Your assignment
Please reproduce, exactly and in full, the lines running from the one that contains "desk: (325, 154) -> (617, 367), removed" to the end of the entries.

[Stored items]
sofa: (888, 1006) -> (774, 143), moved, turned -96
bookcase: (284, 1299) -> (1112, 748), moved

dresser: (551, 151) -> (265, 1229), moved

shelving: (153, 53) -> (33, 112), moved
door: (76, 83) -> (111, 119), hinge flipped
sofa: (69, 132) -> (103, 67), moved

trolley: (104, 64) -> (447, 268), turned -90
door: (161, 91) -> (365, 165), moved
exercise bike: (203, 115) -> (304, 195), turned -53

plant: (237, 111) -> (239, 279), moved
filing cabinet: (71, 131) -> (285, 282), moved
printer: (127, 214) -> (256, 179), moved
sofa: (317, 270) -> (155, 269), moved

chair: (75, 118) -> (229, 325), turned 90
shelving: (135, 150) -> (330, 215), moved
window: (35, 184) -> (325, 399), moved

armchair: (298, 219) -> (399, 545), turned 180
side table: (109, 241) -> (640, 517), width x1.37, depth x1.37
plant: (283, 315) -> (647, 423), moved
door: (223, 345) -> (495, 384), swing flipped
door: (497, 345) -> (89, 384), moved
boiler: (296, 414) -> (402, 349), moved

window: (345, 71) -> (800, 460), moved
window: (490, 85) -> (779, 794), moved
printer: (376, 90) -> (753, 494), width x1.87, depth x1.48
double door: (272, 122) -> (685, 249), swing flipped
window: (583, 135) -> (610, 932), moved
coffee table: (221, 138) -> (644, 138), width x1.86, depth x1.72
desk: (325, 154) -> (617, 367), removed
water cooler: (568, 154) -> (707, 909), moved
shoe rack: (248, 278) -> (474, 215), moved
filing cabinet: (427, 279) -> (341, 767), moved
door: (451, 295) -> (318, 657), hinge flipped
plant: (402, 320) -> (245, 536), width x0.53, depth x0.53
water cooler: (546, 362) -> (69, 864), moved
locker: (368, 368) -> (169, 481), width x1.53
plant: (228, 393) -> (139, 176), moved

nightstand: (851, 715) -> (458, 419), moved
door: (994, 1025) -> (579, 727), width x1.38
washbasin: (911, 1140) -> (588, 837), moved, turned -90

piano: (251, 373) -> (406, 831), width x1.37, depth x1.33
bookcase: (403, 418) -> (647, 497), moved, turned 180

Answer section
desk: (325, 154) -> (617, 367), removed
water cooler: (568, 154) -> (707, 909), moved
shoe rack: (248, 278) -> (474, 215), moved
filing cabinet: (427, 279) -> (341, 767), moved
door: (451, 295) -> (318, 657), hinge flipped
plant: (402, 320) -> (245, 536), width x0.53, depth x0.53
water cooler: (546, 362) -> (69, 864), moved
locker: (368, 368) -> (169, 481), width x1.53
plant: (228, 393) -> (139, 176), moved

nightstand: (851, 715) -> (458, 419), moved
door: (994, 1025) -> (579, 727), width x1.38
washbasin: (911, 1140) -> (588, 837), moved, turned -90

piano: (251, 373) -> (406, 831), width x1.37, depth x1.33
bookcase: (403, 418) -> (647, 497), moved, turned 180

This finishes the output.